▶ **Task to complete**
Only one stretch of the data below is needed: the line with "This is a 0.2" through the last line. Output it exactly and drop the pictures.

▶ **Material to process**

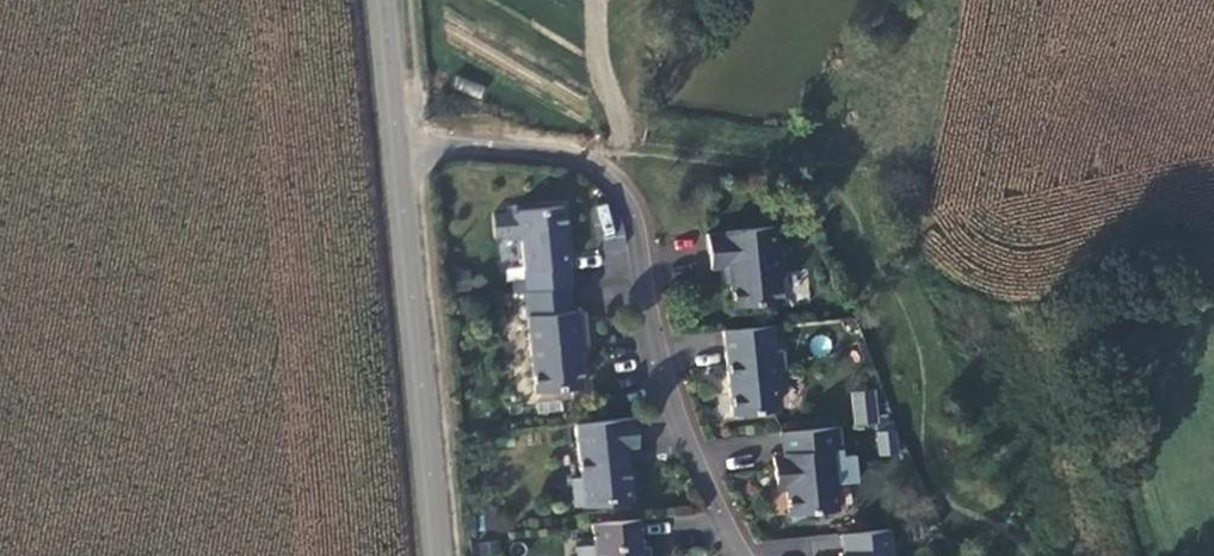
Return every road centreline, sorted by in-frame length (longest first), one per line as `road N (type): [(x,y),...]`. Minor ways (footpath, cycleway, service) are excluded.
road 1 (residential): [(406,146),(615,167),(682,399),(755,555)]
road 2 (tertiary): [(436,555),(406,146)]
road 3 (tertiary): [(406,146),(392,0)]

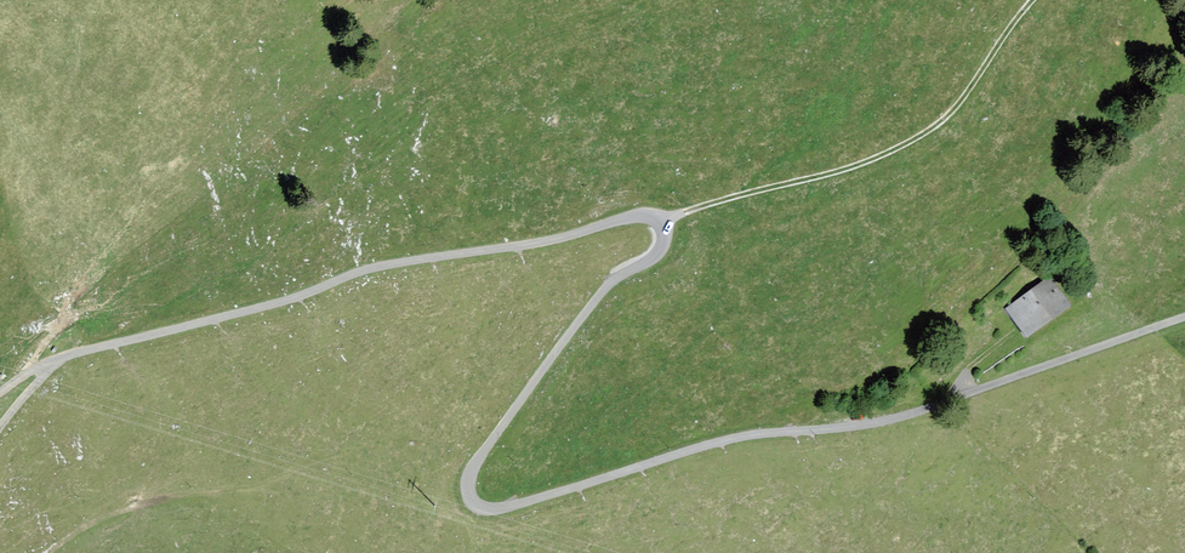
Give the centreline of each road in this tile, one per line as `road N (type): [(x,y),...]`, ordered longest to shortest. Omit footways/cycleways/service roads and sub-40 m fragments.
road 1 (unclassified): [(1184,318),(909,417),(767,431),(515,506),(481,509),(466,492),(472,468),(610,282),(660,255),(668,227),(659,219),(637,216),(550,242),(386,265),(57,361),(0,396)]
road 2 (track): [(668,227),(681,215),(862,165),(917,140),(969,90),(1032,0)]

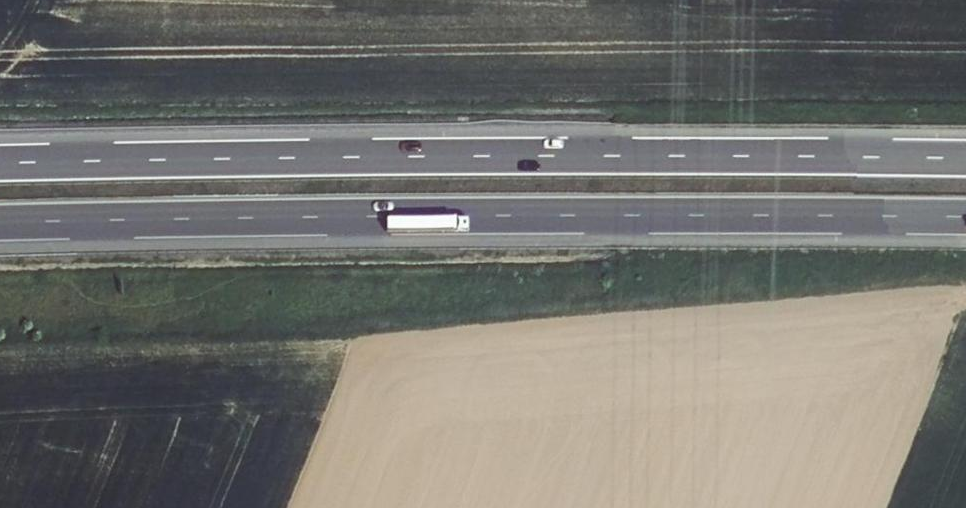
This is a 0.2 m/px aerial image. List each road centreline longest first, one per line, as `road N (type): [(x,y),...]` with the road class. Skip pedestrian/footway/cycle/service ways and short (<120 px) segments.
road 1 (motorway): [(0,223),(965,217)]
road 2 (motorway): [(965,158),(0,163)]
road 3 (track): [(965,301),(356,363)]

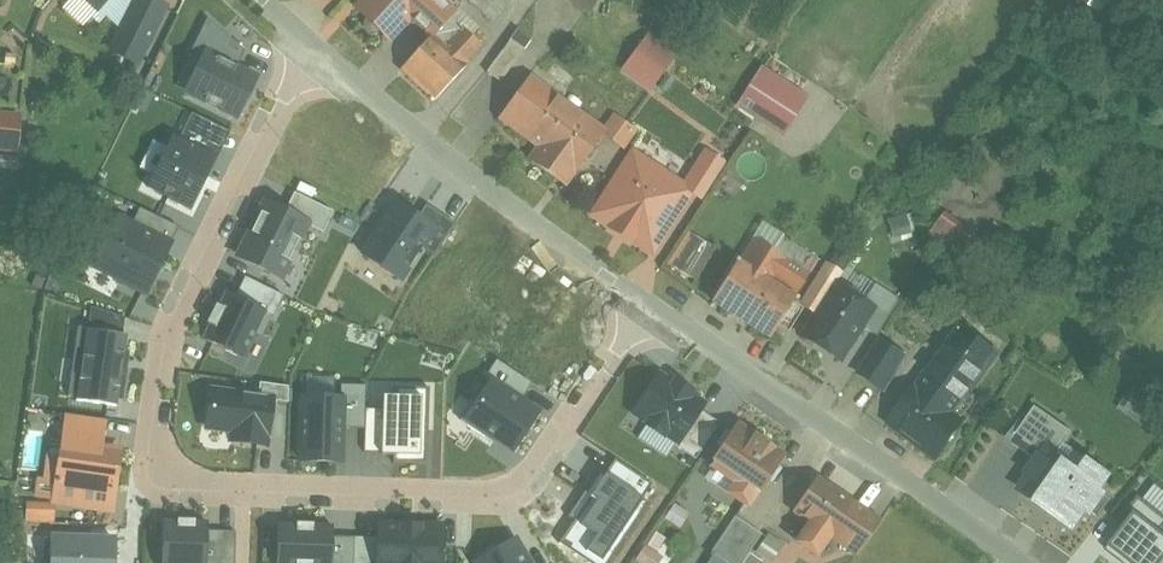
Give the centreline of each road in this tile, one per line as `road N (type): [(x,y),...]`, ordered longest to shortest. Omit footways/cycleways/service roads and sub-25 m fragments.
road 1 (residential): [(317,46),(171,328),(154,438),(157,466),(172,484),(495,497),(527,486),(647,303)]
road 2 (residential): [(647,303),(1025,562)]
road 3 (residential): [(317,46),(476,178),(647,303)]

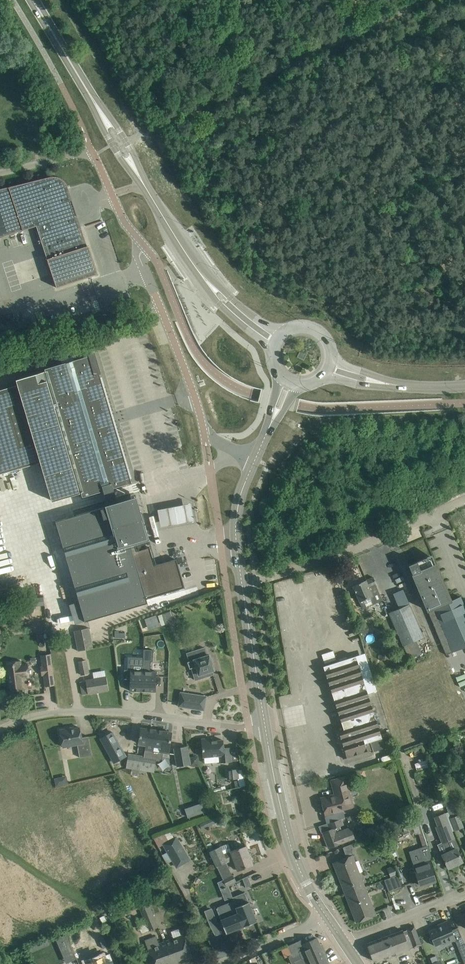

▶ **Task response**
This is a 0.2 m/px aerial image. List each road centreline longest first, one per line, as `road N (type): [(x,y),...]` with the road class. Skip pedestrian/footway/cycle/service ways and short (<120 px) segments.
road 1 (motorway): [(0,223),(965,217)]
road 2 (motorway): [(965,158),(0,163)]
road 3 (track): [(965,301),(356,363)]

Give the centreline of each road in this tile, one per line as `road N (type): [(x,y),...]`, ordered longest to shortest. Omit footways/cycleways/service roads and sub-25 m fragments.
road 1 (residential): [(317,46),(171,328),(154,438),(157,466),(172,484),(495,497),(527,486),(647,303)]
road 2 (residential): [(647,303),(1025,562)]
road 3 (residential): [(317,46),(476,178),(647,303)]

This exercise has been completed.